__Dataset extract__
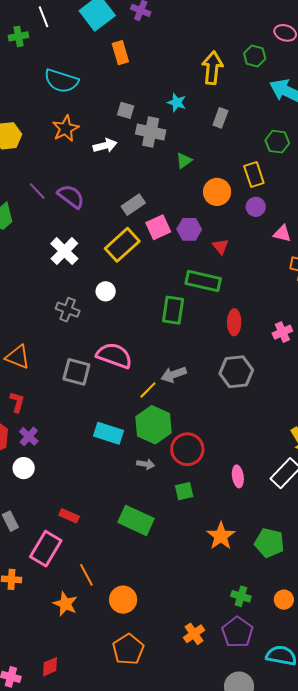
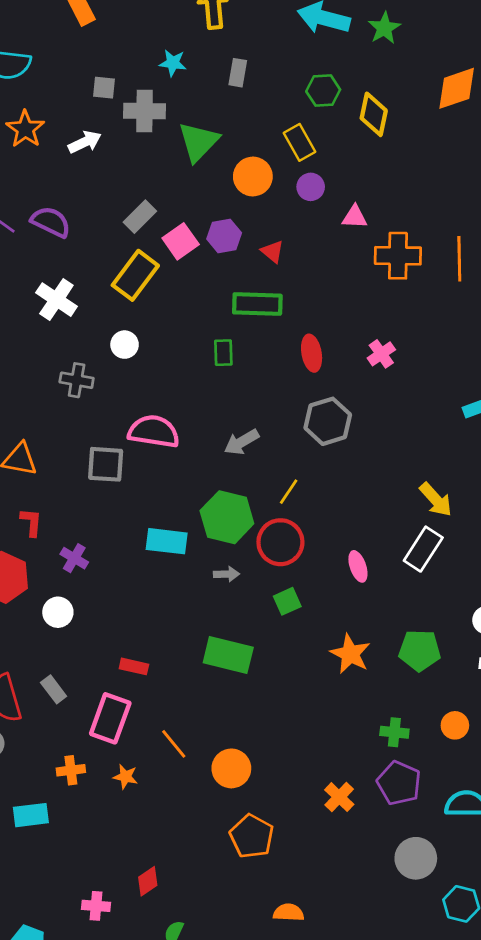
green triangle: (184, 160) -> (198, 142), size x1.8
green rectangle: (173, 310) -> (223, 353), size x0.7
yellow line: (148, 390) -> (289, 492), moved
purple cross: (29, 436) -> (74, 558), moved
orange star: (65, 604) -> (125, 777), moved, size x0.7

...

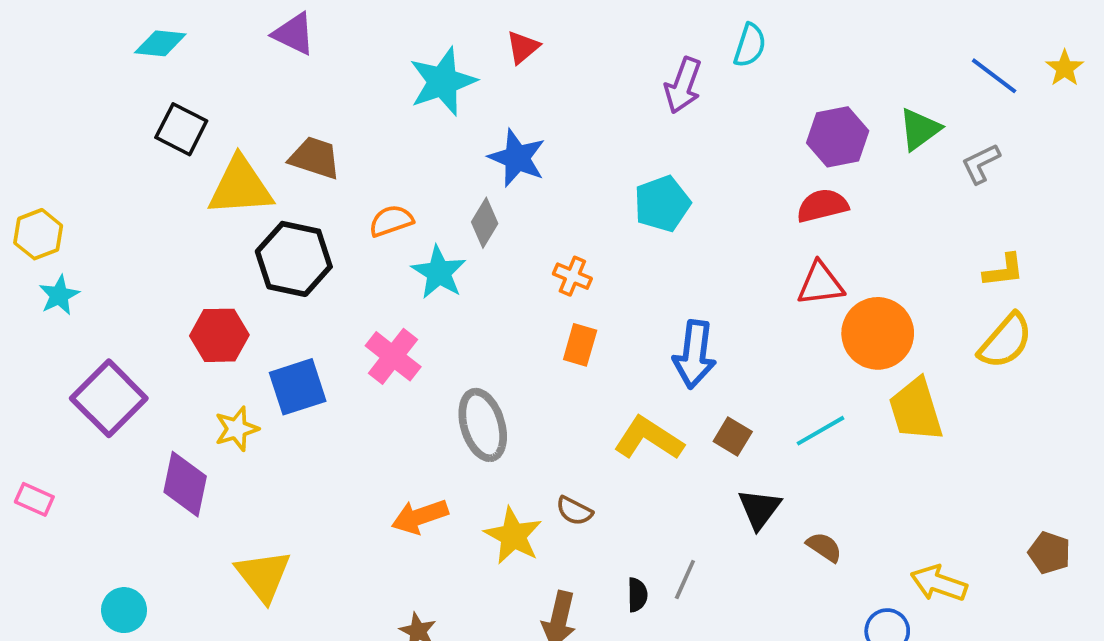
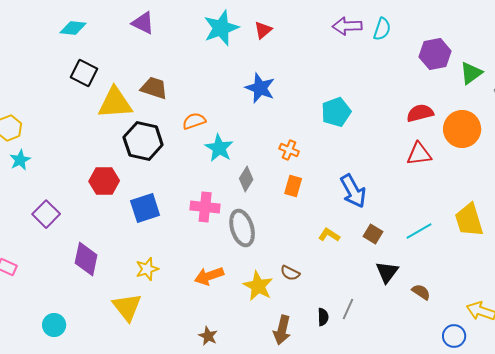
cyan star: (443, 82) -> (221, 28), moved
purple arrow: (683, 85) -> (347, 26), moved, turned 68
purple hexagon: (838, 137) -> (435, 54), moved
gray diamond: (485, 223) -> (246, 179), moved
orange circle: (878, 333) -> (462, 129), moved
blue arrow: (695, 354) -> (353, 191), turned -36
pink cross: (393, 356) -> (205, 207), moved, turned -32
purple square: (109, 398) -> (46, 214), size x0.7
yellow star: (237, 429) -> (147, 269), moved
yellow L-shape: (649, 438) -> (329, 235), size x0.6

...

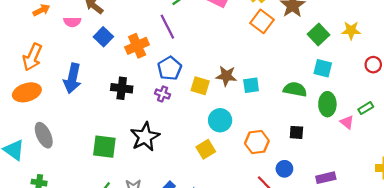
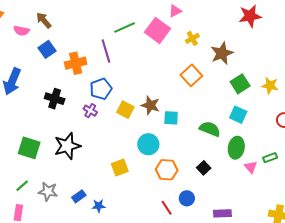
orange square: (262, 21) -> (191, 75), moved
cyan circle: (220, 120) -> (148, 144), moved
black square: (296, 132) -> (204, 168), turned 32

__What you will do__
Will you return exactly the lines above from the one with "green triangle: (184, 160)" down to the one with "orange star: (65, 604)", counting both as part of the range?

__Response__
green triangle: (184, 160) -> (198, 142), size x1.8
green rectangle: (173, 310) -> (223, 353), size x0.7
yellow line: (148, 390) -> (289, 492), moved
purple cross: (29, 436) -> (74, 558), moved
orange star: (65, 604) -> (125, 777), moved, size x0.7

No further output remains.